[Data listing]

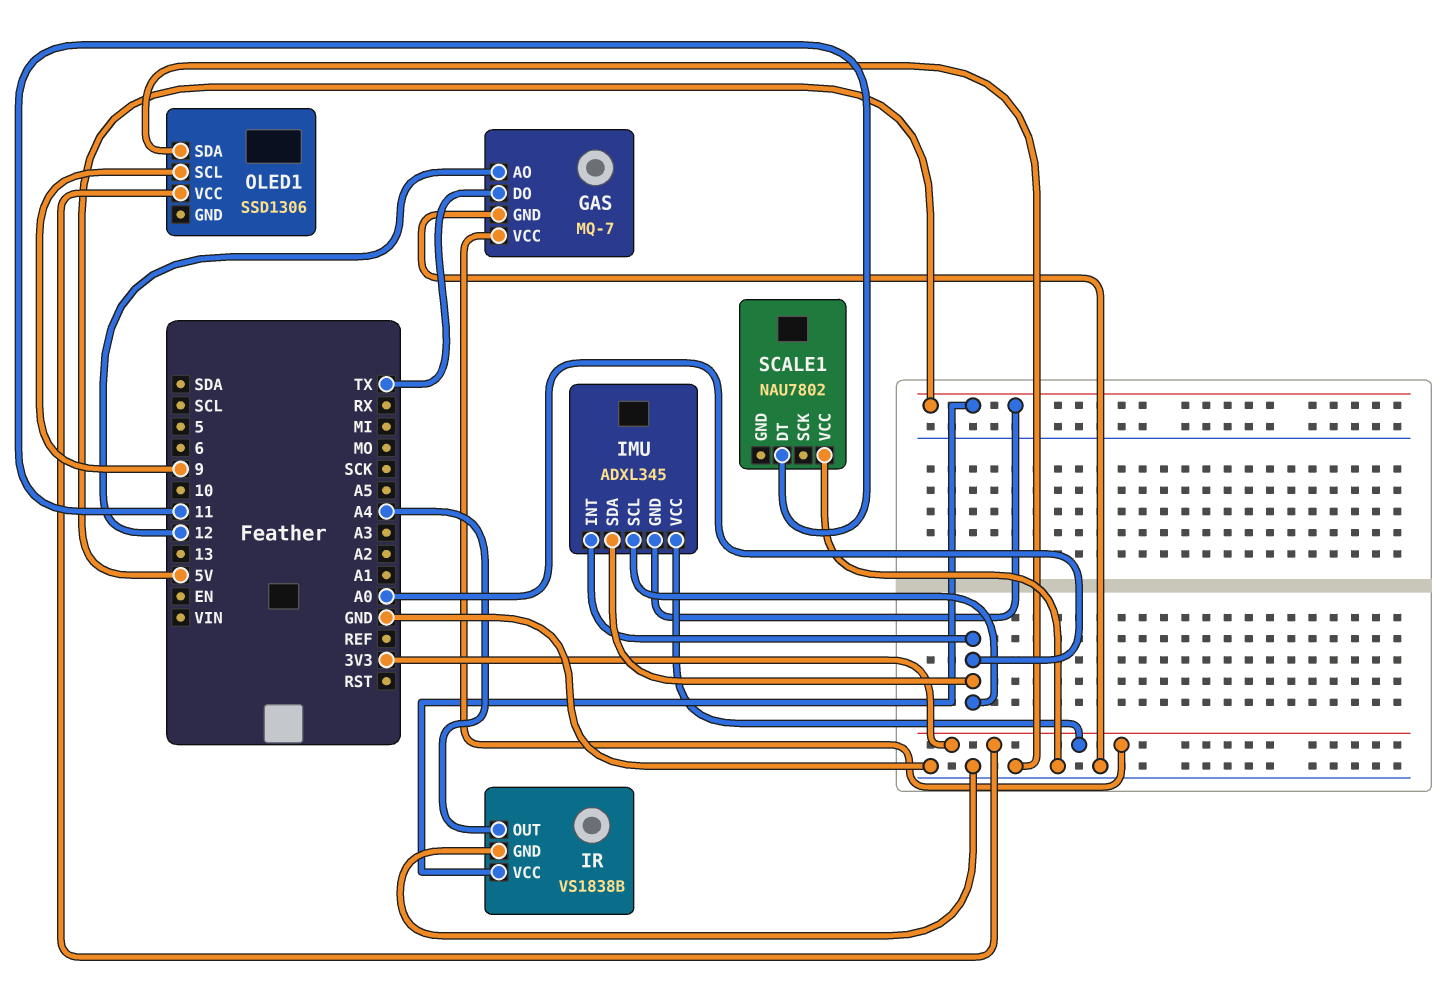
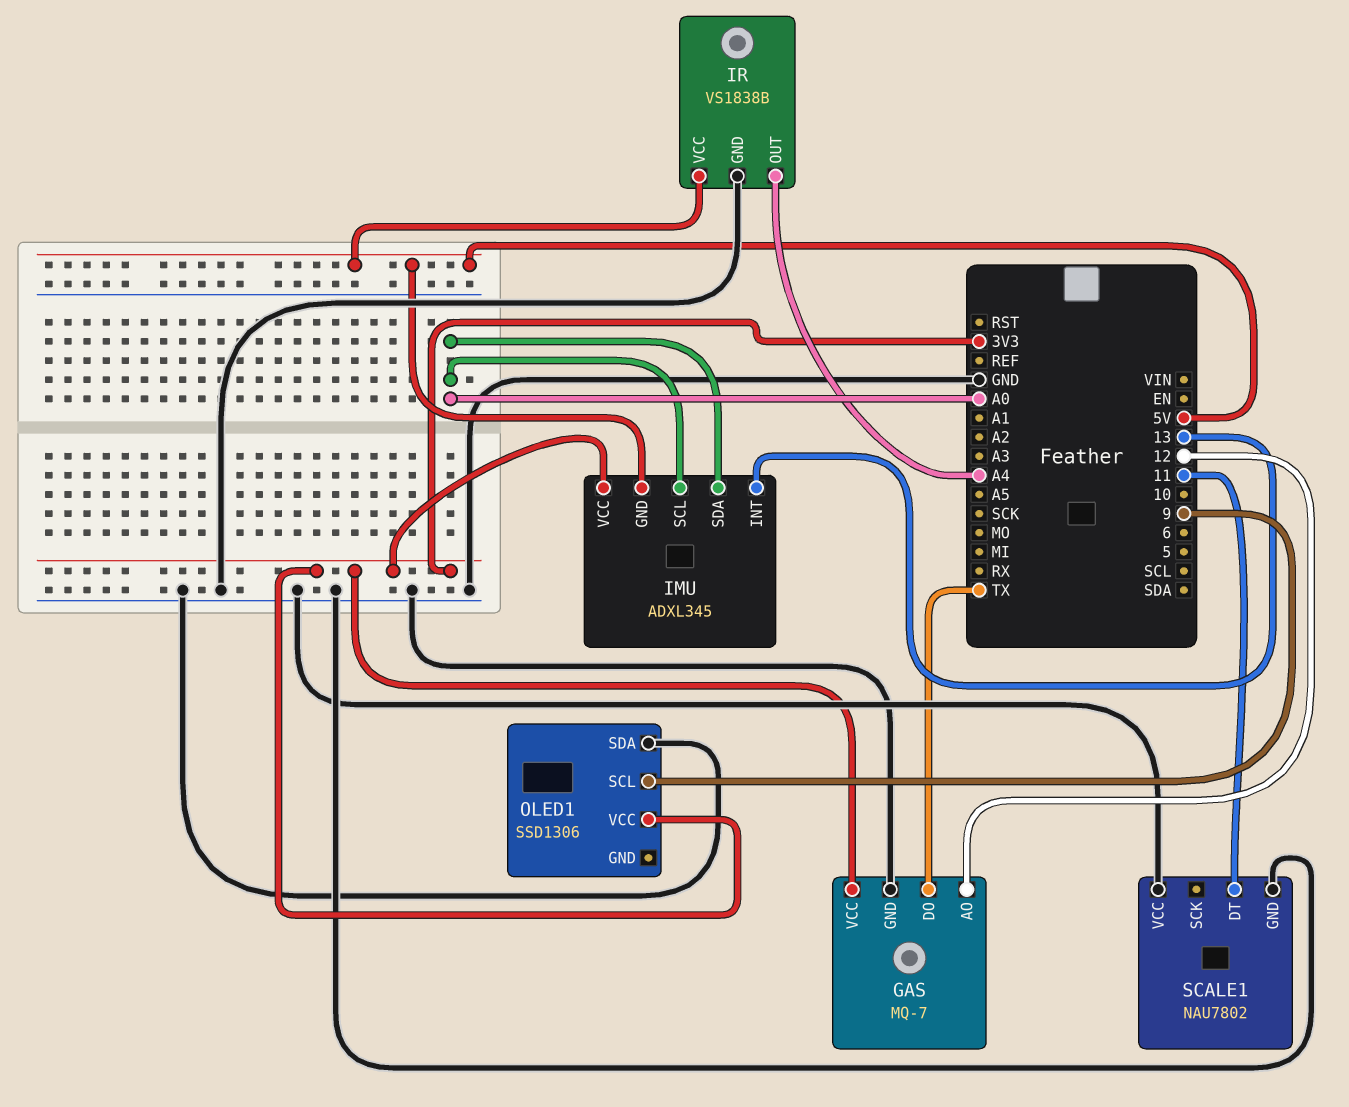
IMU pin INT: A0 -> 13
SCALE1 pin GND: none -> GND

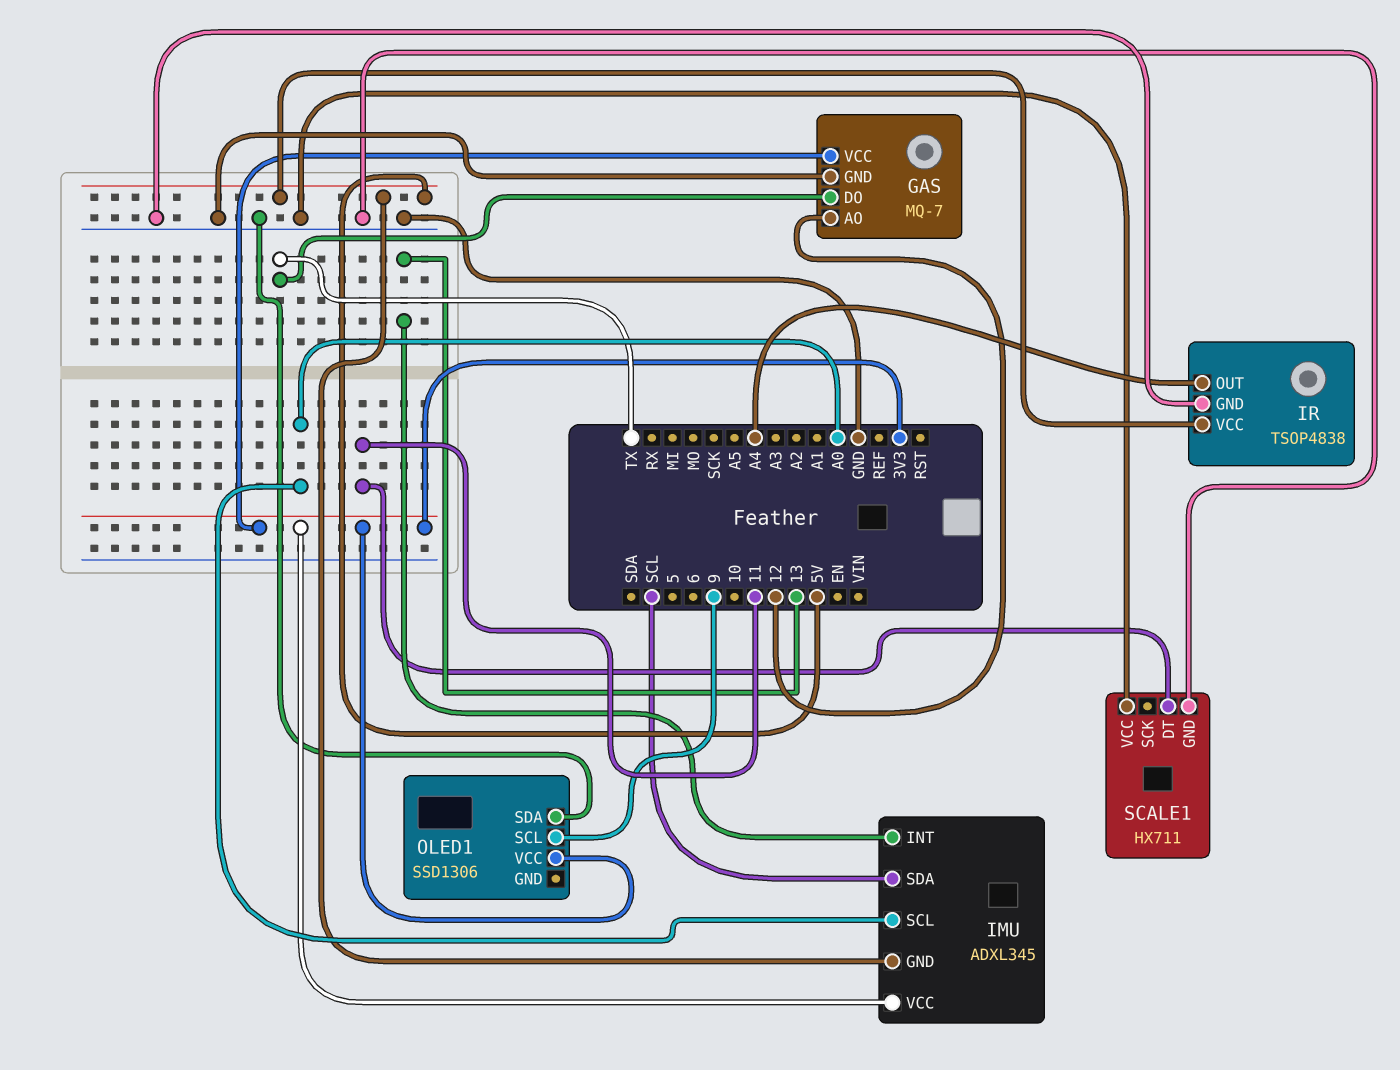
IMU pin SDA: A0 -> SCL
IR: VS1838B -> TSOP4838
SCALE1: NAU7802 -> HX711

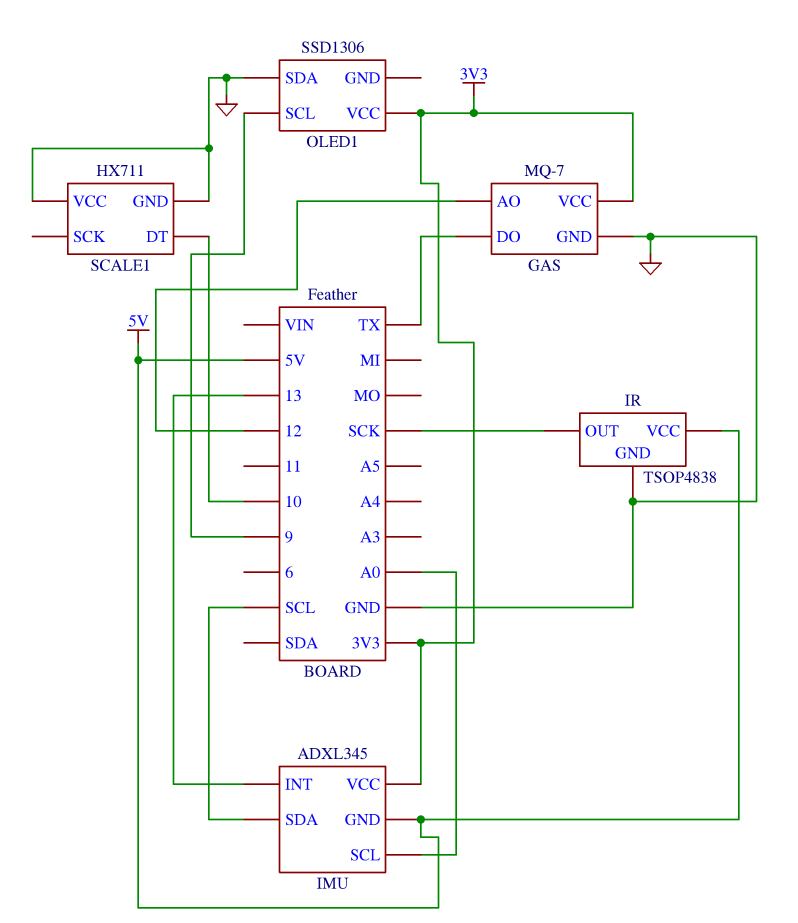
IR pin OUT: A4 -> SCK
SCALE1 pin DT: 11 -> 10

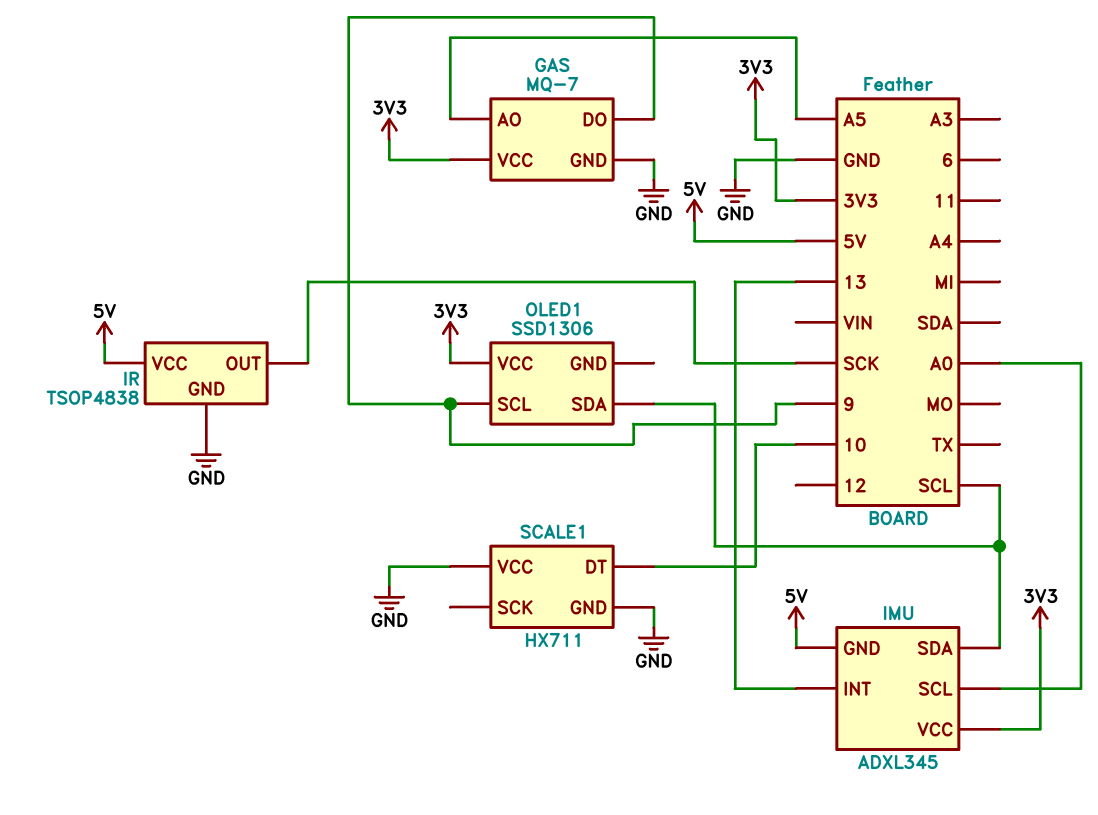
GAS pin AO: 12 -> A5
GAS pin DO: TX -> 9
OLED1 pin SDA: GND -> SCL

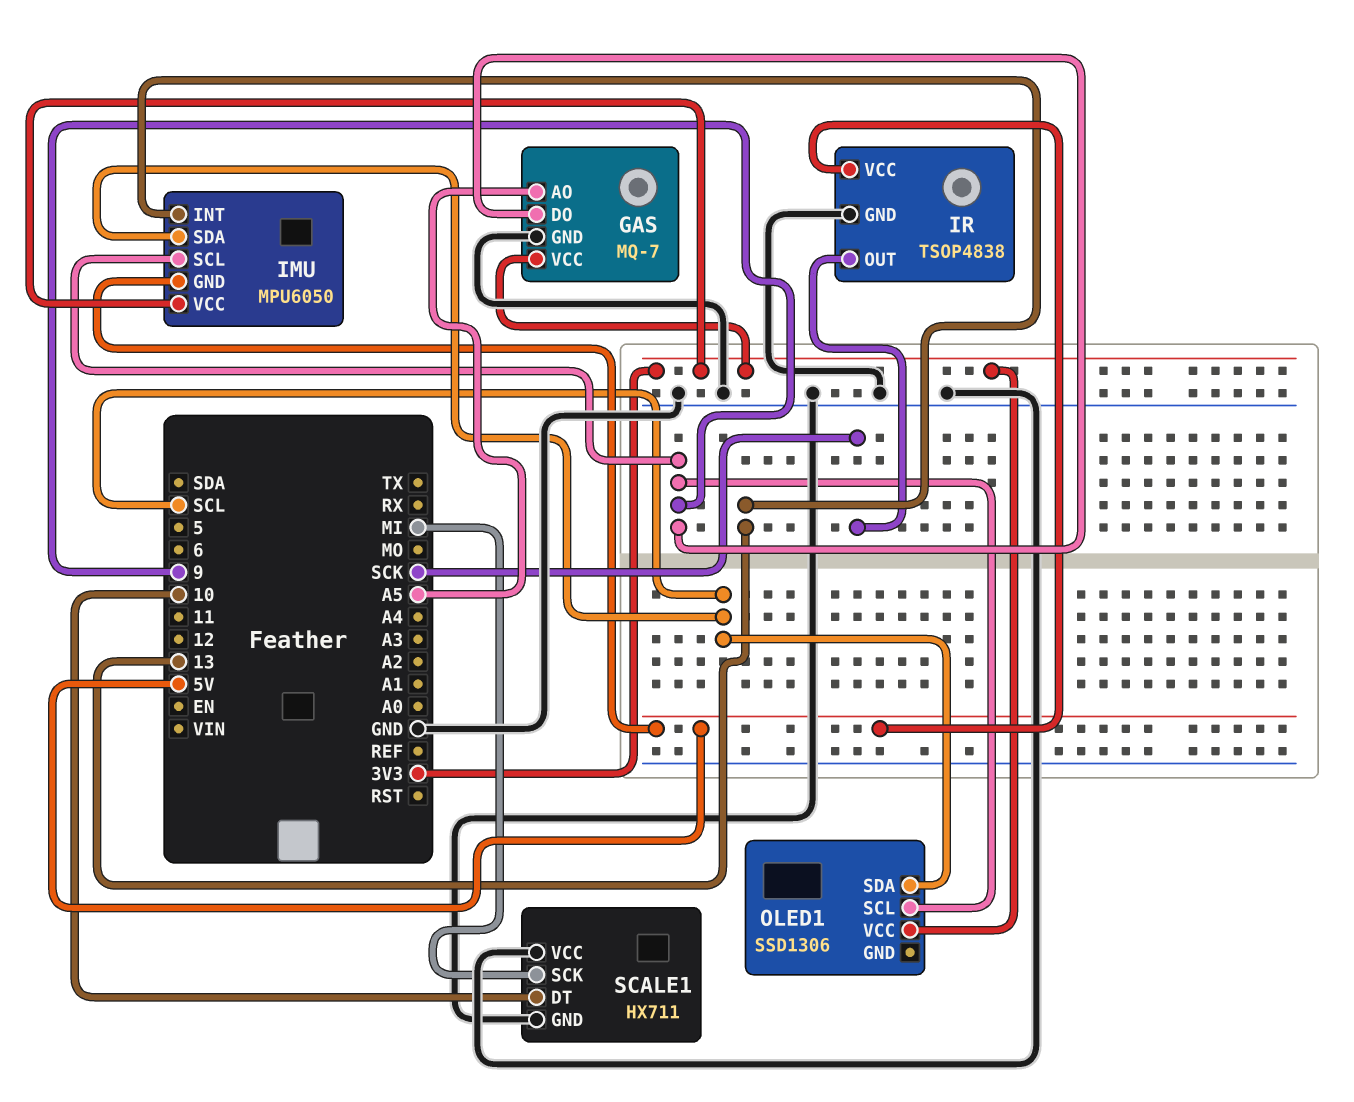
IMU: ADXL345 -> MPU6050
IMU pin SCL: A0 -> 9
SCALE1 pin SCK: none -> MI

[/Data listing]

If a line in the records holds the string "none", count it, and give only the total.

> Your response
2